**Description of the task**
Beginning with the line that has "[195,105,247,173]", write out each line down to the end of the records below exactly, and include no pictures.

Top of Data to use

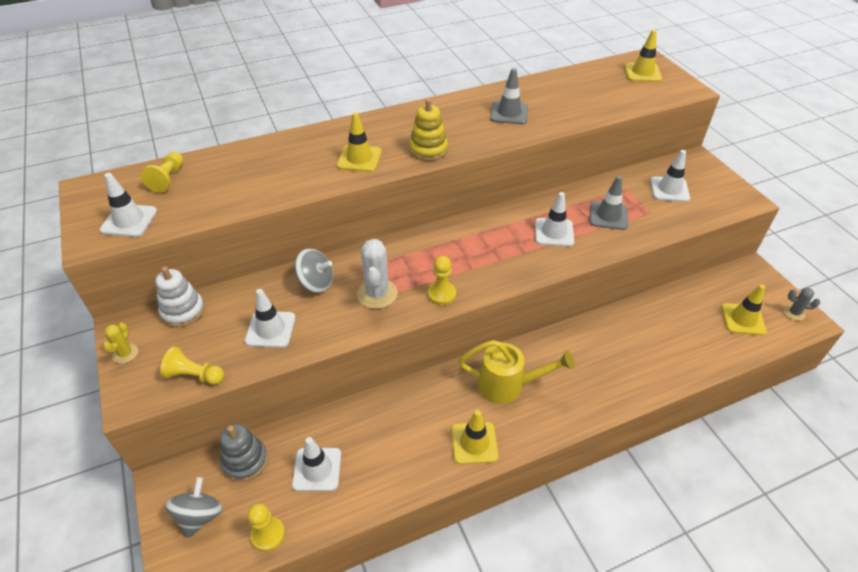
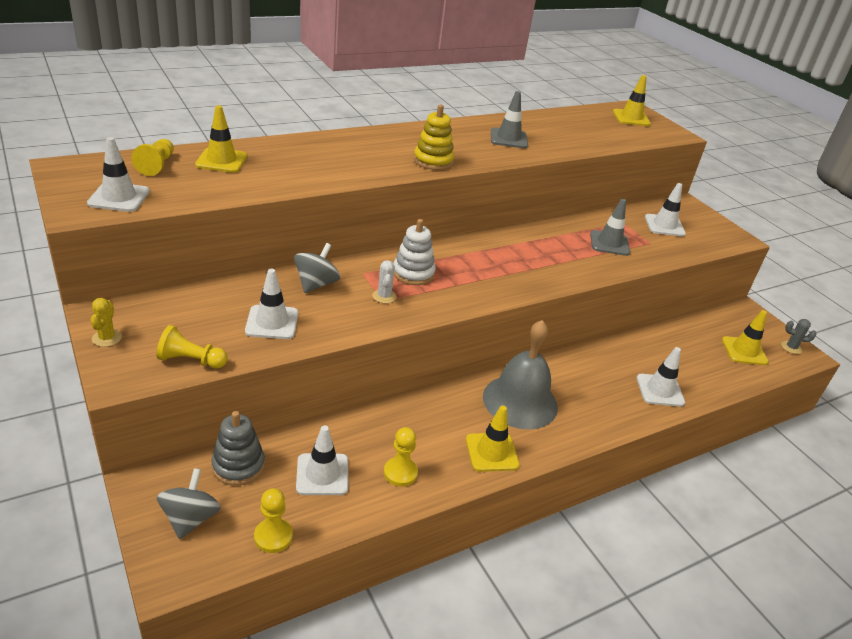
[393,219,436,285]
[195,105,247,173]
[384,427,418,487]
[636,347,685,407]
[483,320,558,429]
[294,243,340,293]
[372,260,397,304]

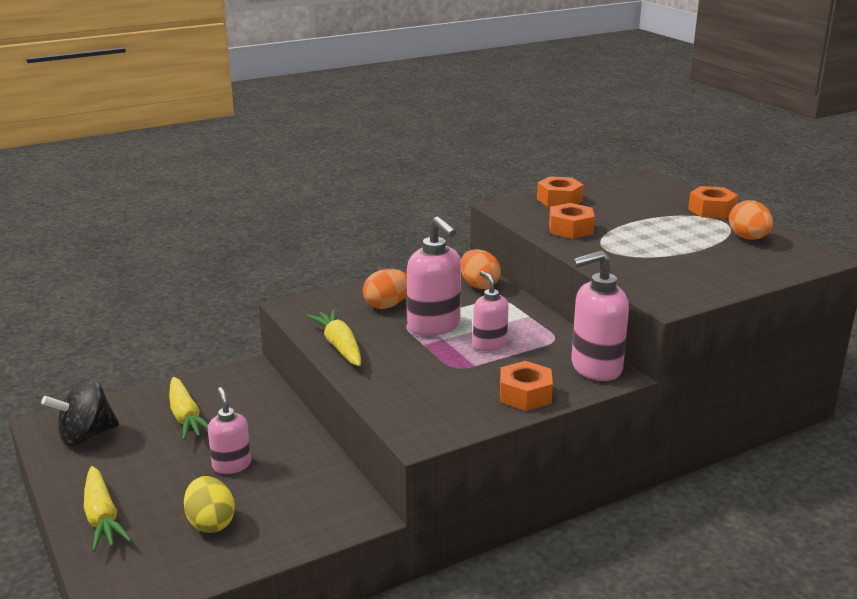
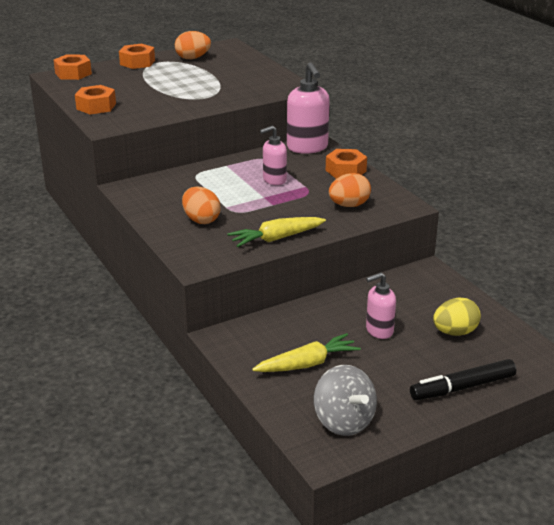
[407,216,461,336] (first image)
[329,173,371,207]
[54,54,92,80]
[410,359,516,400]
[314,365,377,436]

Bottom of Data to use

**Task answer**
[195,105,247,173]
[384,427,418,487]
[636,347,685,407]
[483,320,558,429]
[294,243,340,293]
[372,260,397,304]

[407,216,461,336] (first image)
[329,173,371,207]
[54,54,92,80]
[410,359,516,400]
[314,365,377,436]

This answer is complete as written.